• Goal of the exercise: Return all the lines below in which the string "yellow" appears.

::: Dataset entries :::

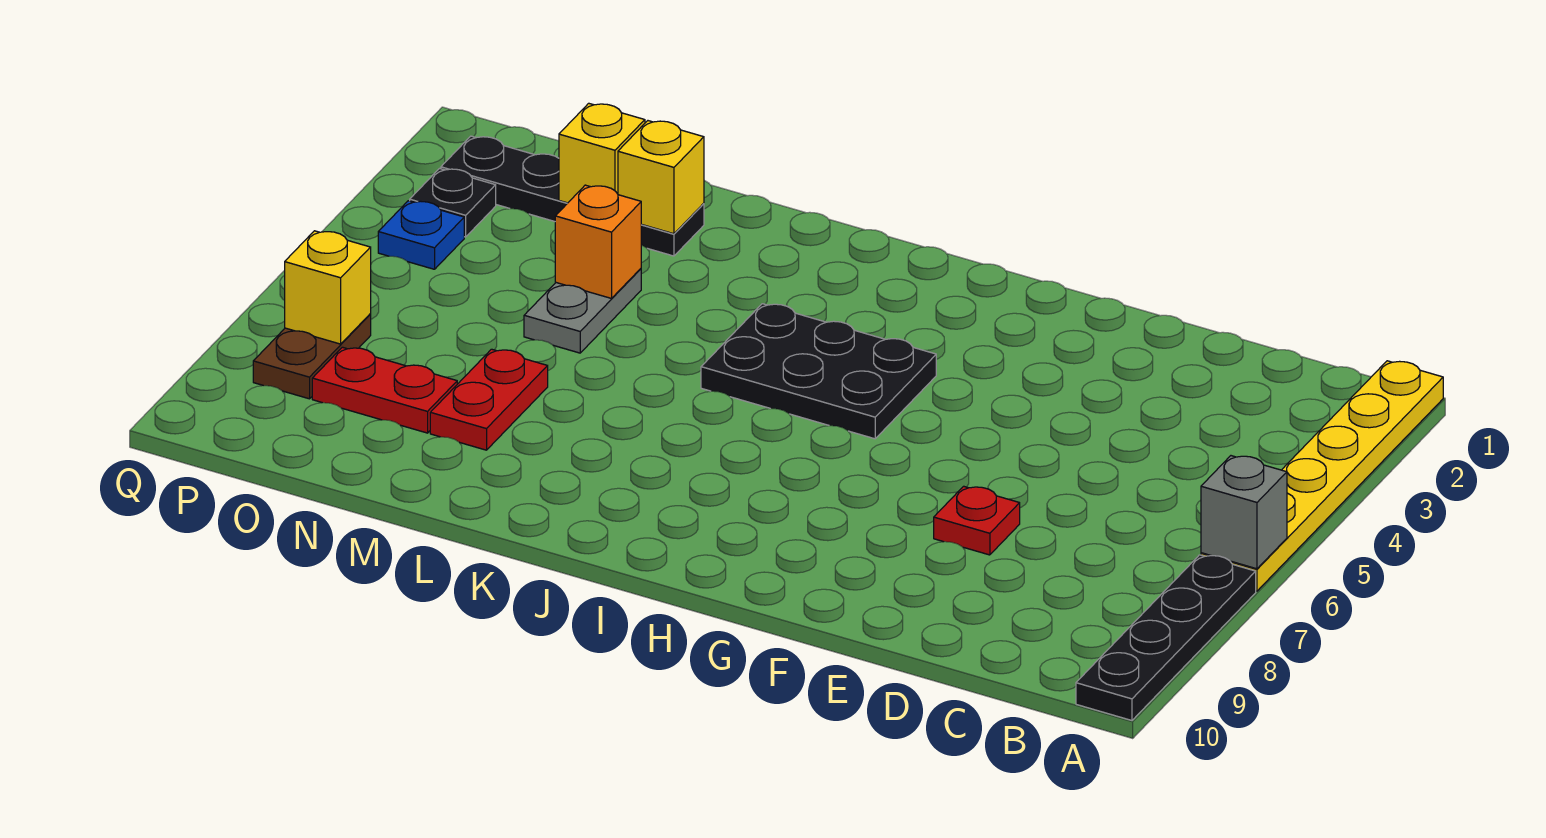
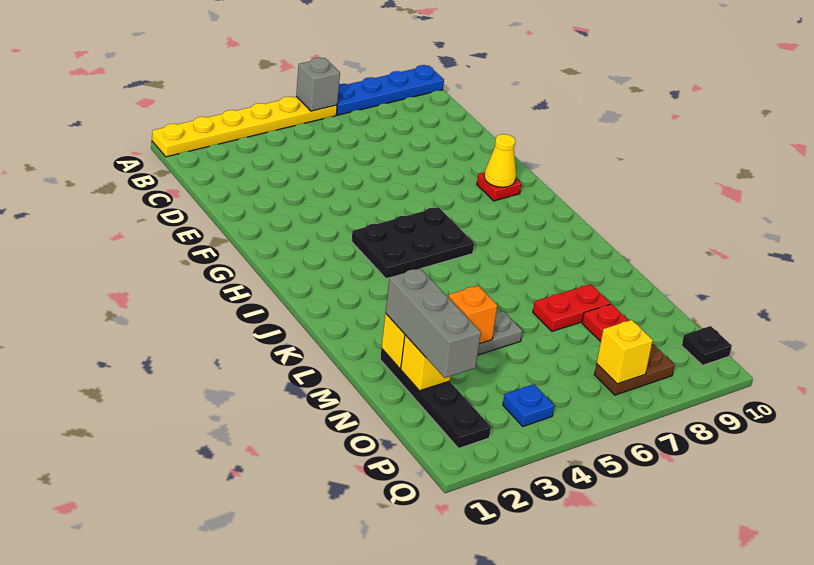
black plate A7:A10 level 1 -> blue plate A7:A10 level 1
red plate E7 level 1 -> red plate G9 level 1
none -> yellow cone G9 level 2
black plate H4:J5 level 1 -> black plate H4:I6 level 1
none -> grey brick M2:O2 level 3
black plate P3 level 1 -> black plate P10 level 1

:::
::: Dataset entries :::

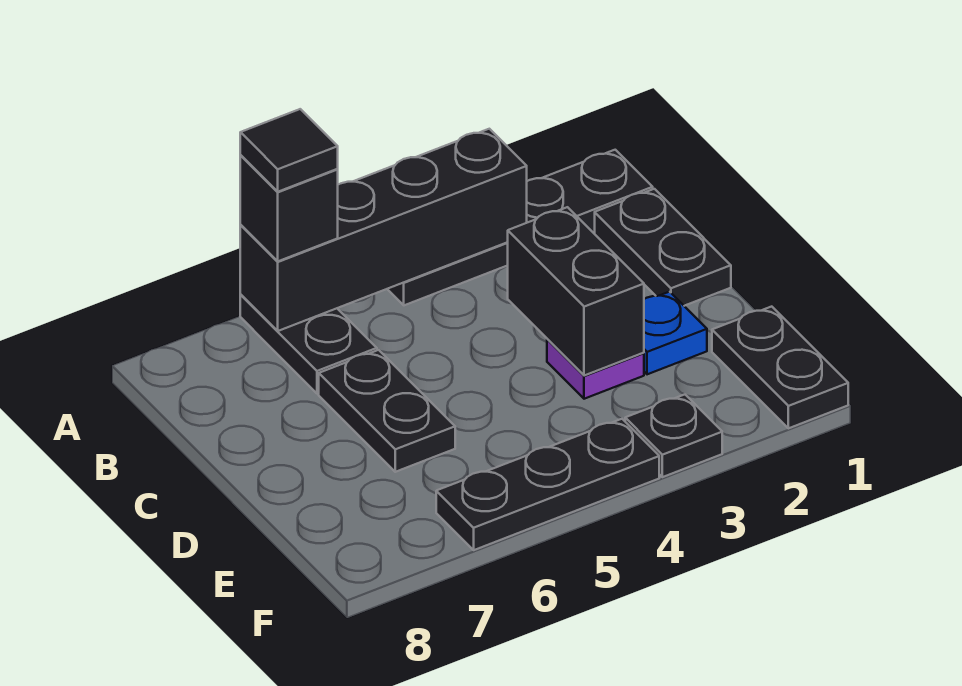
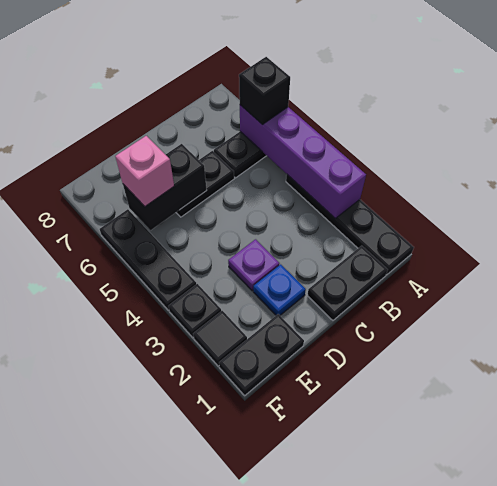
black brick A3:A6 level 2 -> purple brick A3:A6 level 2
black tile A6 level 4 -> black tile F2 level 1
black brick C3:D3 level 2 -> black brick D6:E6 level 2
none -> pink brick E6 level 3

:::
::: Dataset entries :::

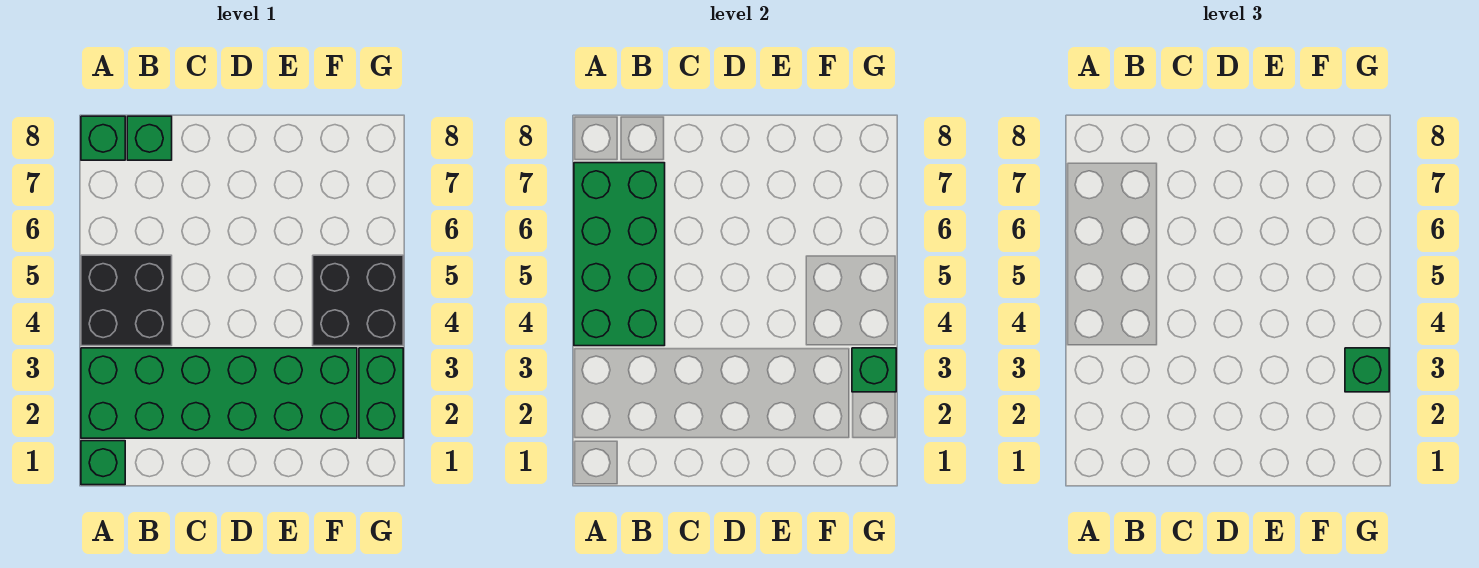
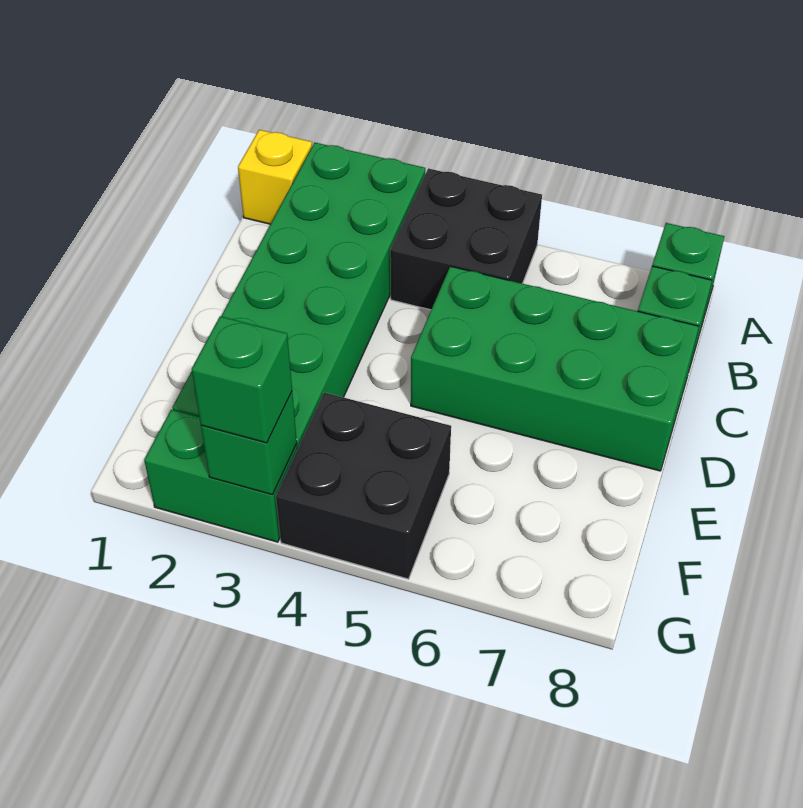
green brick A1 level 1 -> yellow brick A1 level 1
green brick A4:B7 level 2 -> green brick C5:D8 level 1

:::

• Completed exercise:
none -> yellow cone G9 level 2
green brick A1 level 1 -> yellow brick A1 level 1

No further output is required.